DATASET Block Start
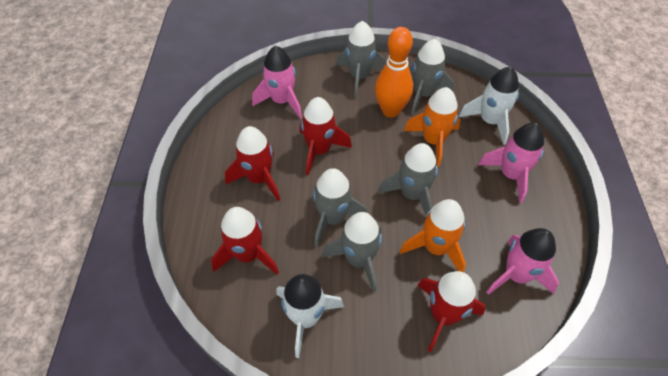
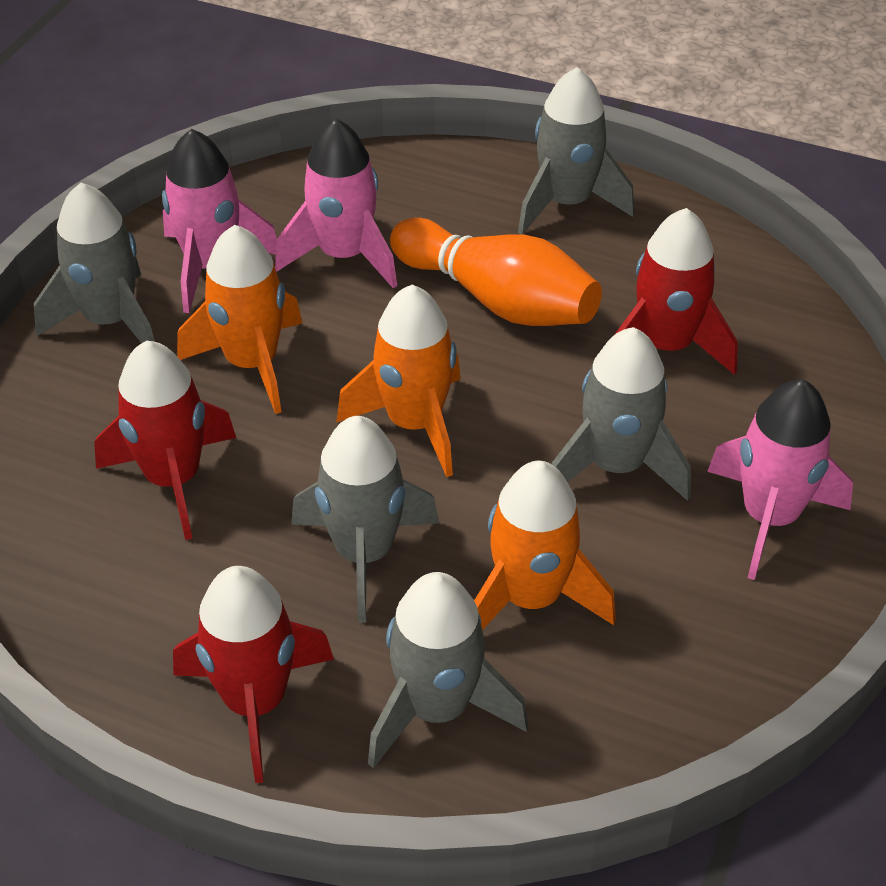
orange rocket: 2 -> 3
red rocket: 4 -> 3
white rocket: 2 -> 0

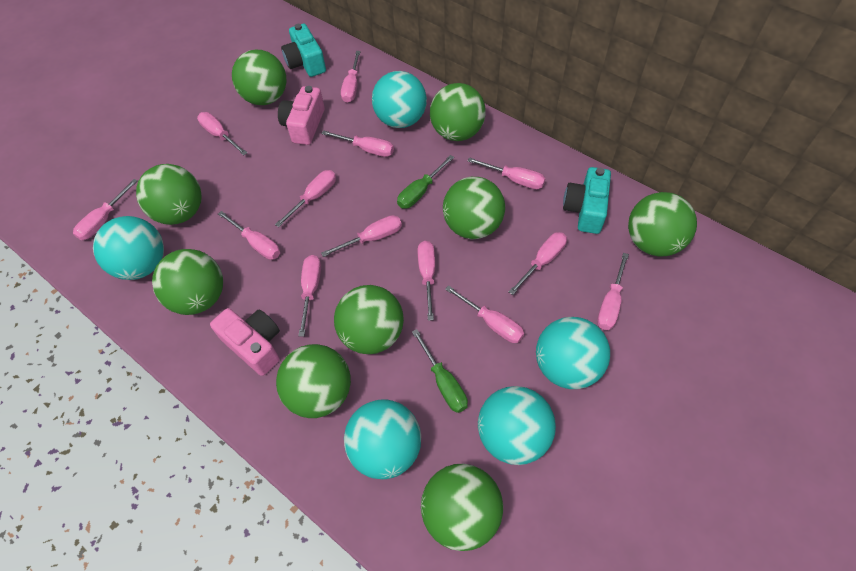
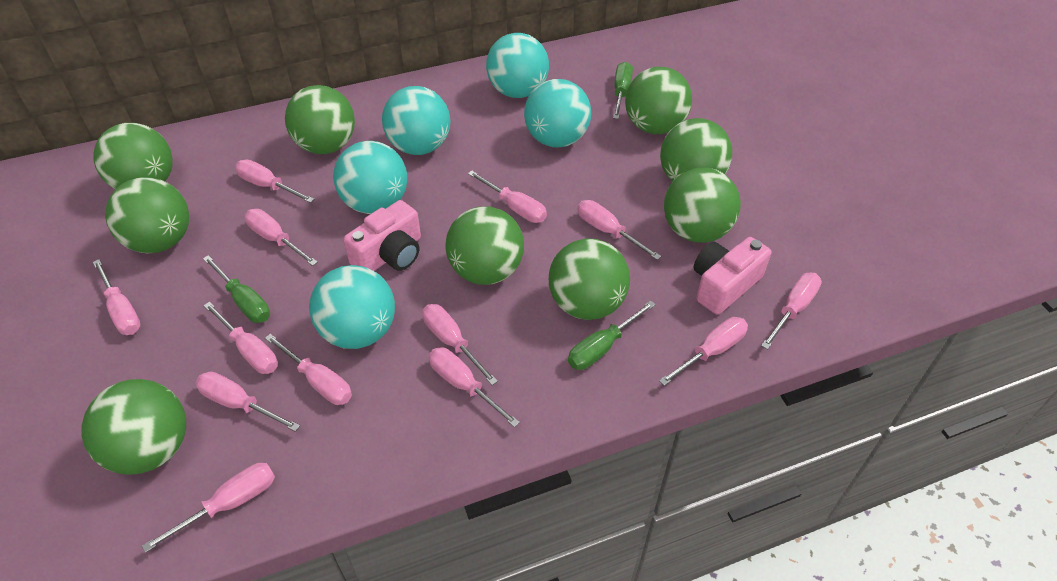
green screwdriver: 2 -> 3
turquoise camera: 2 -> 0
DATASET Block End
Please produce an exact copy of the listing, omitting the pictures.

▸ RESPONSE AREA
orange rocket: 2 -> 3
red rocket: 4 -> 3
white rocket: 2 -> 0

green screwdriver: 2 -> 3
turquoise camera: 2 -> 0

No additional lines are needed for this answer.